Problem description:
Nothing but an exact reprint of the records is to be returned.

Supplied records:
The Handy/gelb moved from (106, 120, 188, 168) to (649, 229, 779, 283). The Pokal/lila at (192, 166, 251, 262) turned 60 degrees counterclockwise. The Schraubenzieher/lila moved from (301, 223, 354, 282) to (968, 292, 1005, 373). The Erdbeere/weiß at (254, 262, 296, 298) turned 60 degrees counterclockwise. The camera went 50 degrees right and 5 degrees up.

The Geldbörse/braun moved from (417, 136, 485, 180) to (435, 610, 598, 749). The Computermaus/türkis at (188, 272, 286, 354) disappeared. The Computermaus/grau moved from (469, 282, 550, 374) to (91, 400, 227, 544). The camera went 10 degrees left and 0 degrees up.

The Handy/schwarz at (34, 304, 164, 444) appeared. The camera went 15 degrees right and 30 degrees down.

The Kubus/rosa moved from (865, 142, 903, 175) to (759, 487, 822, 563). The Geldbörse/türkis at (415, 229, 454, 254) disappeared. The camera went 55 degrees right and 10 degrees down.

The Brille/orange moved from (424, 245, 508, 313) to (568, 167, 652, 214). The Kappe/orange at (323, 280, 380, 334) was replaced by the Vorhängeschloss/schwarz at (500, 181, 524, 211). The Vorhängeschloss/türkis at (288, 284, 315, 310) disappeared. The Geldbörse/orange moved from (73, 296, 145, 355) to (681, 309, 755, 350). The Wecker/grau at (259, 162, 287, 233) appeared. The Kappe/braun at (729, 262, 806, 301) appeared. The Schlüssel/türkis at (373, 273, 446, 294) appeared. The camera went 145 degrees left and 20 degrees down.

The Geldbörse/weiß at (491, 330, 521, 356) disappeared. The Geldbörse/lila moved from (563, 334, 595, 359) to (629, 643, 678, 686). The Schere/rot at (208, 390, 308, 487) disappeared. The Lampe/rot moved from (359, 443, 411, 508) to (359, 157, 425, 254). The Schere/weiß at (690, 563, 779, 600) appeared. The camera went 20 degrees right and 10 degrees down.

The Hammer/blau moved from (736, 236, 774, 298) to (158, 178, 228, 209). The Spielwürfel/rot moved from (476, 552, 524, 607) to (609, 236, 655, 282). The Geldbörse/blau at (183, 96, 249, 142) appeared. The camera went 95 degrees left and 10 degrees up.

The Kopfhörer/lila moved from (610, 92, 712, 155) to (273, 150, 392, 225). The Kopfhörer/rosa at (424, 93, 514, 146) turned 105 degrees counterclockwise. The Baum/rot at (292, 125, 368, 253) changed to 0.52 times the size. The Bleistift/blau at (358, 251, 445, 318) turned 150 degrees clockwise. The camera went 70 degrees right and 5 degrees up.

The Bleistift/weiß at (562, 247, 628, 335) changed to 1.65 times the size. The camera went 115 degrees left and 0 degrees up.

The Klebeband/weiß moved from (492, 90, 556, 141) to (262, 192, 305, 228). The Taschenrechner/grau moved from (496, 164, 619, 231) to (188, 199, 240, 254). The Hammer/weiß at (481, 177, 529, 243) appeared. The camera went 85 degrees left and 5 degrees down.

Answer to this problem:
The Handy/gelb moved from (106, 120, 188, 168) to (649, 229, 779, 283). The Pokal/lila at (192, 166, 251, 262) turned 60 degrees counterclockwise. The Schraubenzieher/lila moved from (301, 223, 354, 282) to (968, 292, 1005, 373). The Erdbeere/weiß at (254, 262, 296, 298) turned 60 degrees counterclockwise. The camera went 50 degrees right and 5 degrees up.

The Geldbörse/braun moved from (417, 136, 485, 180) to (435, 610, 598, 749). The Computermaus/türkis at (188, 272, 286, 354) disappeared. The Computermaus/grau moved from (469, 282, 550, 374) to (91, 400, 227, 544). The camera went 10 degrees left and 0 degrees up.

The Handy/schwarz at (34, 304, 164, 444) appeared. The camera went 15 degrees right and 30 degrees down.

The Kubus/rosa moved from (865, 142, 903, 175) to (759, 487, 822, 563). The Geldbörse/türkis at (415, 229, 454, 254) disappeared. The camera went 55 degrees right and 10 degrees down.

The Brille/orange moved from (424, 245, 508, 313) to (568, 167, 652, 214). The Kappe/orange at (323, 280, 380, 334) was replaced by the Vorhängeschloss/schwarz at (500, 181, 524, 211). The Vorhängeschloss/türkis at (288, 284, 315, 310) disappeared. The Geldbörse/orange moved from (73, 296, 145, 355) to (681, 309, 755, 350). The Wecker/grau at (259, 162, 287, 233) appeared. The Kappe/braun at (729, 262, 806, 301) appeared. The Schlüssel/türkis at (373, 273, 446, 294) appeared. The camera went 145 degrees left and 20 degrees down.

The Geldbörse/weiß at (491, 330, 521, 356) disappeared. The Geldbörse/lila moved from (563, 334, 595, 359) to (629, 643, 678, 686). The Schere/rot at (208, 390, 308, 487) disappeared. The Lampe/rot moved from (359, 443, 411, 508) to (359, 157, 425, 254). The Schere/weiß at (690, 563, 779, 600) appeared. The camera went 20 degrees right and 10 degrees down.

The Hammer/blau moved from (736, 236, 774, 298) to (158, 178, 228, 209). The Spielwürfel/rot moved from (476, 552, 524, 607) to (609, 236, 655, 282). The Geldbörse/blau at (183, 96, 249, 142) appeared. The camera went 95 degrees left and 10 degrees up.

The Kopfhörer/lila moved from (610, 92, 712, 155) to (273, 150, 392, 225). The Kopfhörer/rosa at (424, 93, 514, 146) turned 105 degrees counterclockwise. The Baum/rot at (292, 125, 368, 253) changed to 0.52 times the size. The Bleistift/blau at (358, 251, 445, 318) turned 150 degrees clockwise. The camera went 70 degrees right and 5 degrees up.

The Bleistift/weiß at (562, 247, 628, 335) changed to 1.65 times the size. The camera went 115 degrees left and 0 degrees up.

The Klebeband/weiß moved from (492, 90, 556, 141) to (262, 192, 305, 228). The Taschenrechner/grau moved from (496, 164, 619, 231) to (188, 199, 240, 254). The Hammer/weiß at (481, 177, 529, 243) appeared. The camera went 85 degrees left and 5 degrees down.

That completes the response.